## Task goal:
Copy all lines below that use the word "none".

Edit difference data
--- --- ---

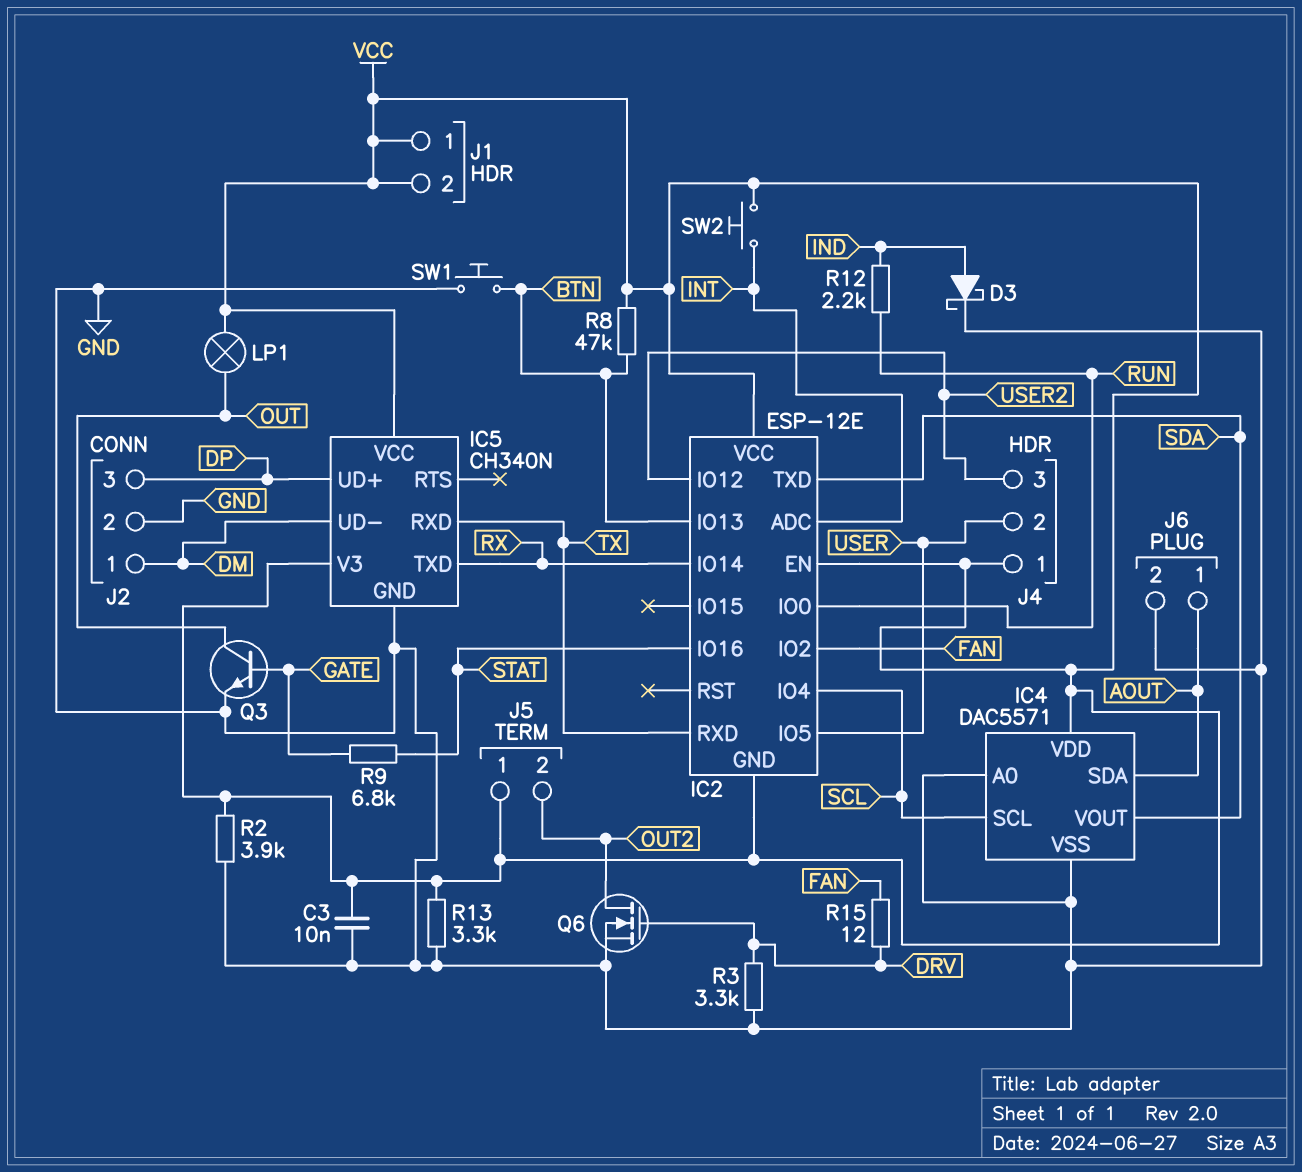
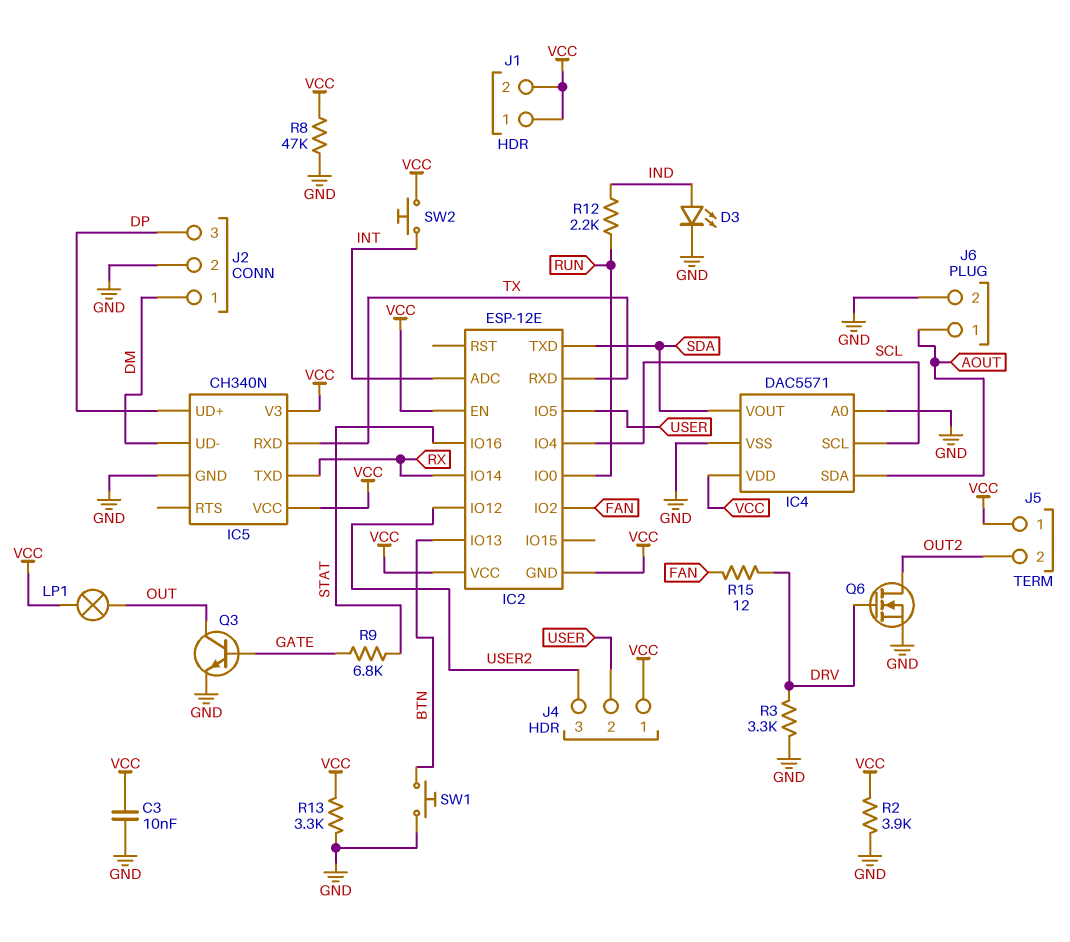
D3: schottky (A IND, K GND) -> LED (A IND, K GND)
R8: 47k (BTN, VCC) -> 47k (GND, VCC)

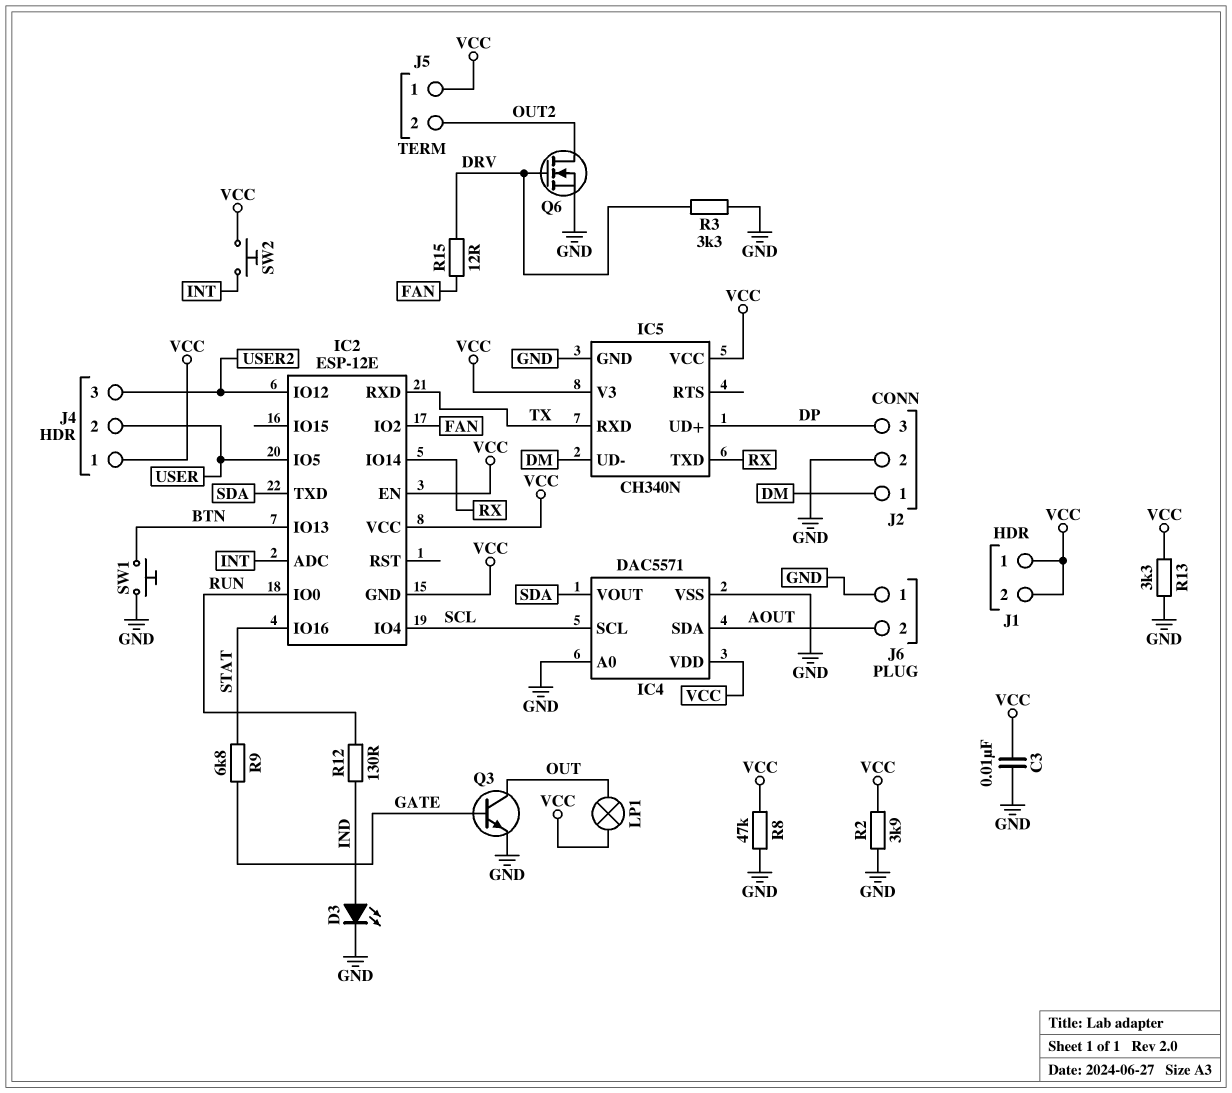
J6 pin 1: AOUT -> GND
J6 pin 2: GND -> AOUT
R12: 2.2k (IND, RUN) -> 130 (IND, RUN)

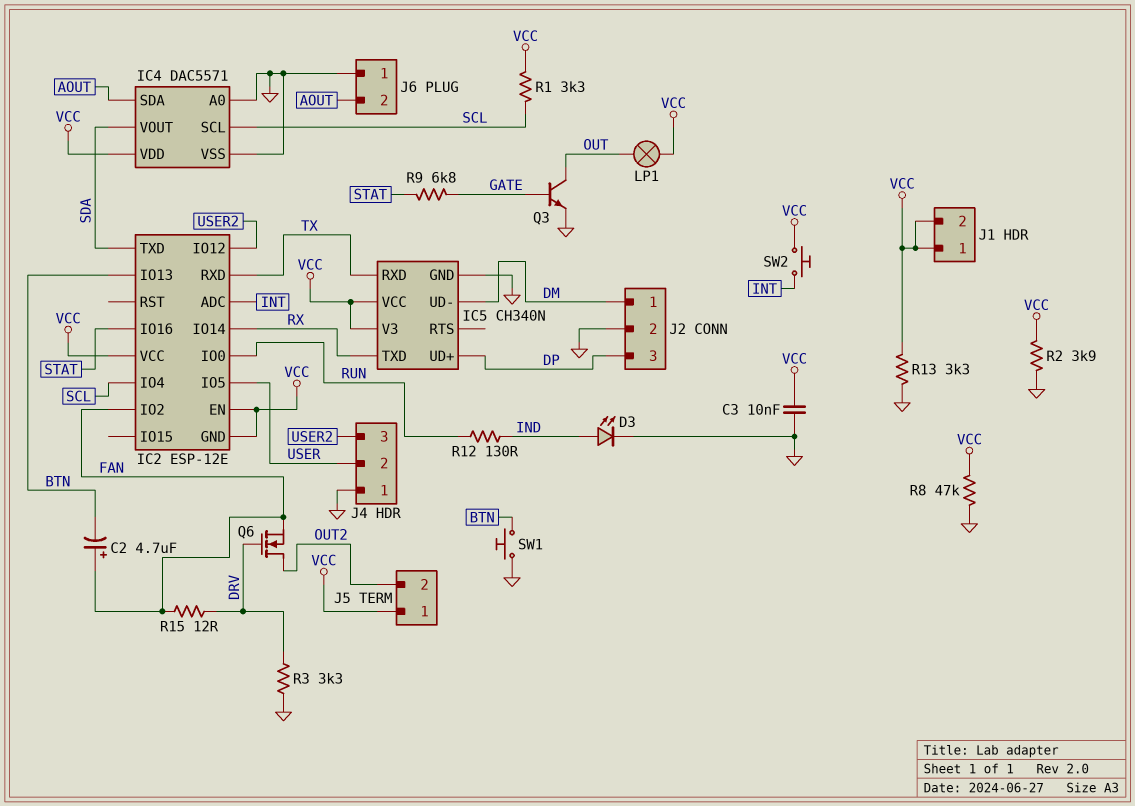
C2: none -> 4.7uF (plus FAN, minus BTN)
J4 pin 1: VCC -> GND
Q6: NMOS (G DRV, D OUT2, S GND) -> NMOS (G DRV, D OUT2, S FAN)
R1: none -> 3.3k (SCL, VCC)

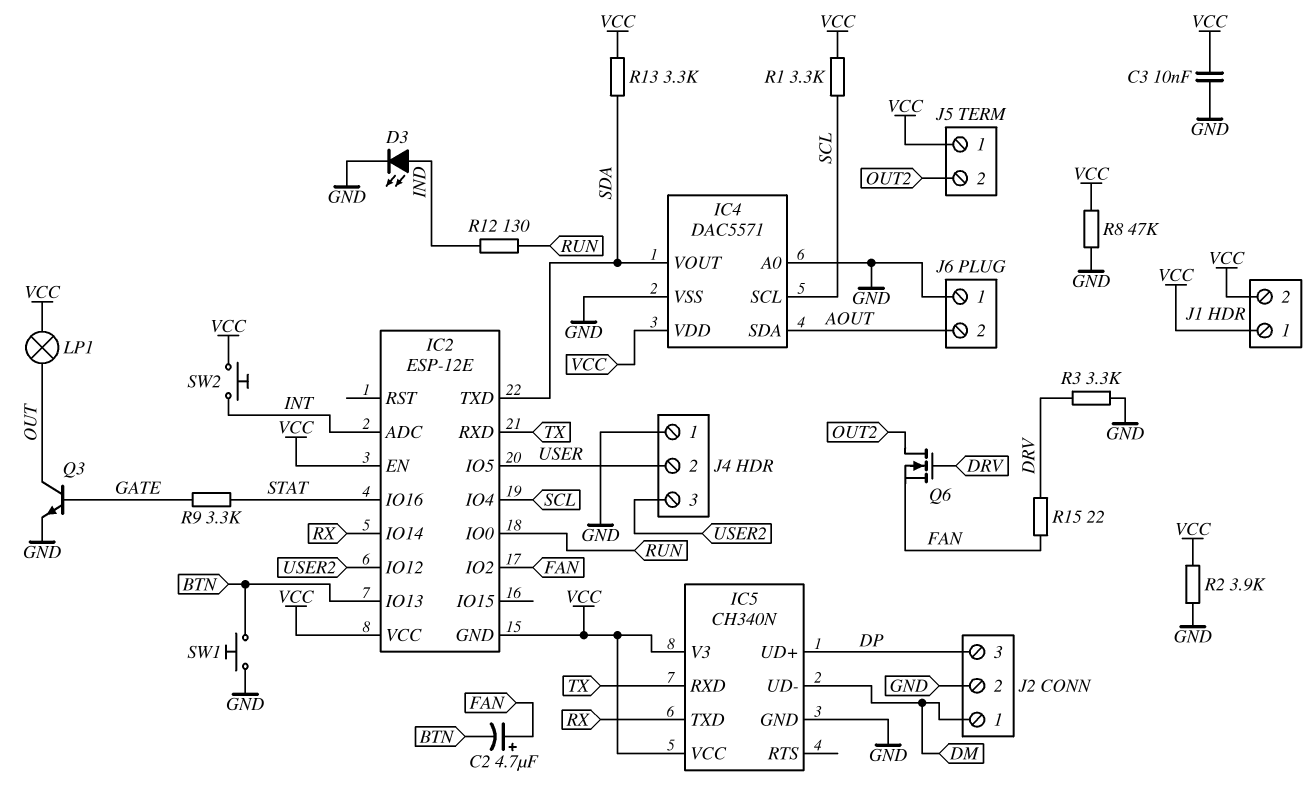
R9: 6.8k (GATE, STAT) -> 3.3k (GATE, STAT)
R13: 3.3k (GND, VCC) -> 3.3k (SDA, VCC)
R15: 12 (DRV, FAN) -> 22 (DRV, FAN)

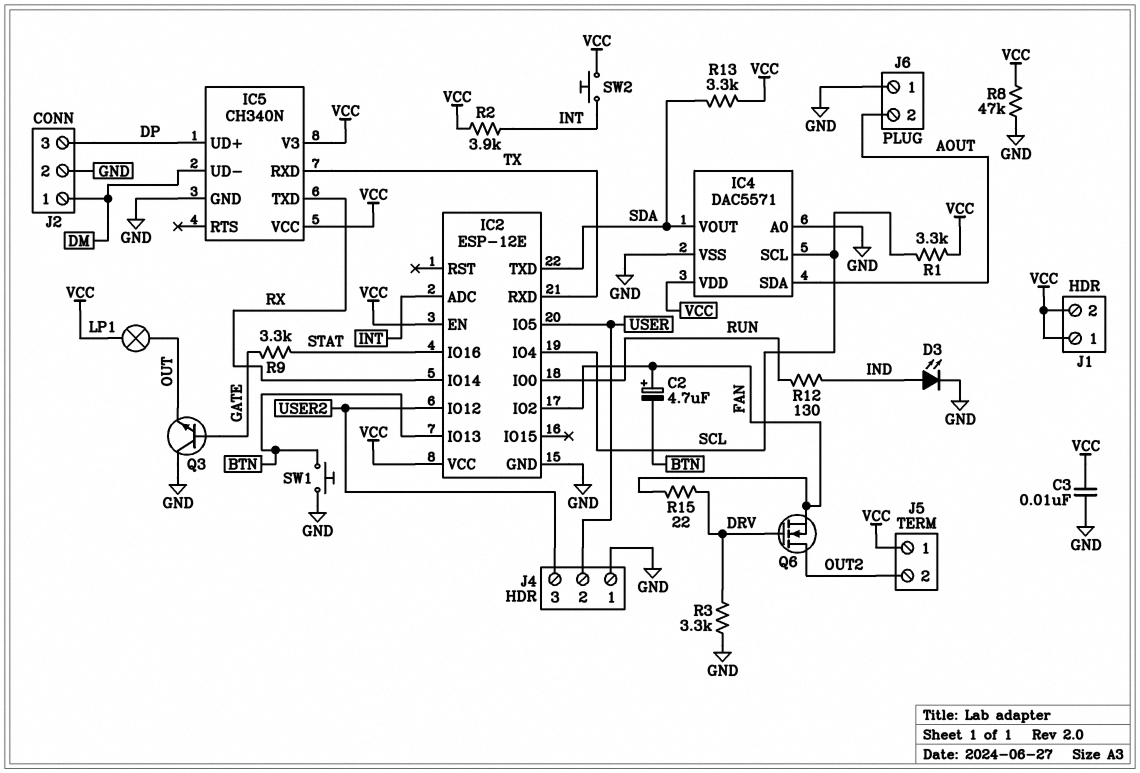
IC2 pin GND: VCC -> GND
Q3: NPN (B GATE, C OUT, E GND) -> NPN (B GATE, C GND, E OUT)
R2: 3.9k (GND, VCC) -> 3.9k (INT, VCC)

--- --- ---

## Output for this exercise:
C2: none -> 4.7uF (plus FAN, minus BTN)
R1: none -> 3.3k (SCL, VCC)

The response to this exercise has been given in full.